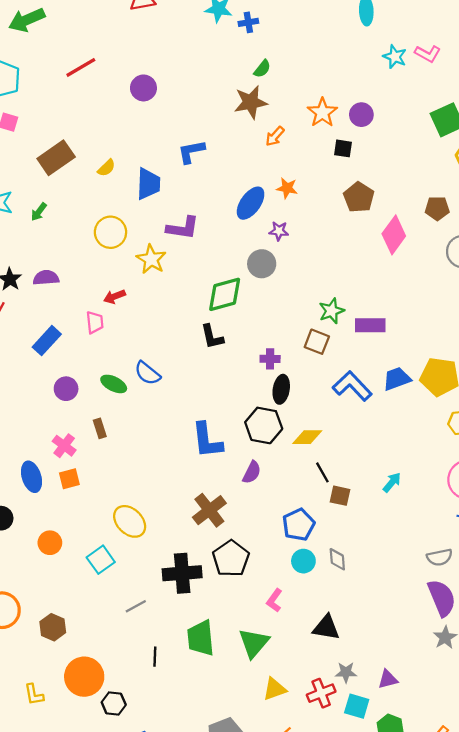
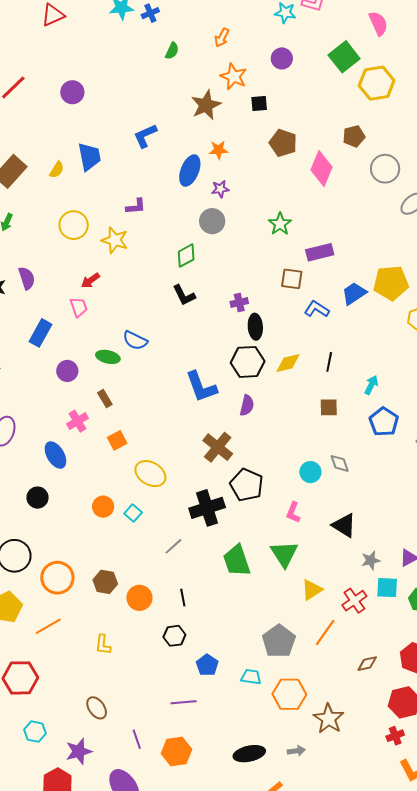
brown star: (251, 102) -> (206, 105), moved
purple circle: (361, 115) -> (282, 58), moved
orange arrow: (275, 136) -> (222, 38), moved
blue L-shape: (191, 152) -> (145, 136), moved
blue trapezoid: (148, 184) -> (89, 157), moved
purple L-shape: (183, 228) -> (136, 206), size x0.7
purple semicircle: (46, 278) -> (27, 278), turned 90
green diamond: (225, 294) -> (186, 256), size x0.7
green star: (332, 311) -> (280, 224), moved
brown square: (317, 342) -> (292, 279), moved
blue L-shape: (352, 386) -> (317, 309), size x0.7
pink cross: (64, 446) -> (77, 421), turned 35
black line: (322, 472) -> (329, 362), moved, turned 54
orange square: (69, 479) -> (117, 440), moved
blue pentagon: (299, 525) -> (384, 422), moved
orange circle: (50, 543) -> (103, 507), moved
cyan square: (101, 560) -> (133, 513), size x0.7
black triangle: (326, 628) -> (344, 525), turned 36
black line: (155, 657) -> (183, 598), moved
orange circle: (84, 677) -> (139, 598), moved, size x0.7
red cross: (321, 693) -> (354, 601), moved
yellow L-shape: (34, 695) -> (103, 645), turned 30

» **PROBLEM TO WORK ON**: With the images left out, set down each record exactly as it appears.

» **SOLUTION FOR THIS EXERCISE**:
brown star: (251, 102) -> (206, 105), moved
purple circle: (361, 115) -> (282, 58), moved
orange arrow: (275, 136) -> (222, 38), moved
blue L-shape: (191, 152) -> (145, 136), moved
blue trapezoid: (148, 184) -> (89, 157), moved
purple L-shape: (183, 228) -> (136, 206), size x0.7
purple semicircle: (46, 278) -> (27, 278), turned 90
green diamond: (225, 294) -> (186, 256), size x0.7
green star: (332, 311) -> (280, 224), moved
brown square: (317, 342) -> (292, 279), moved
blue L-shape: (352, 386) -> (317, 309), size x0.7
pink cross: (64, 446) -> (77, 421), turned 35
black line: (322, 472) -> (329, 362), moved, turned 54
orange square: (69, 479) -> (117, 440), moved
blue pentagon: (299, 525) -> (384, 422), moved
orange circle: (50, 543) -> (103, 507), moved
cyan square: (101, 560) -> (133, 513), size x0.7
black triangle: (326, 628) -> (344, 525), turned 36
black line: (155, 657) -> (183, 598), moved
orange circle: (84, 677) -> (139, 598), moved, size x0.7
red cross: (321, 693) -> (354, 601), moved
yellow L-shape: (34, 695) -> (103, 645), turned 30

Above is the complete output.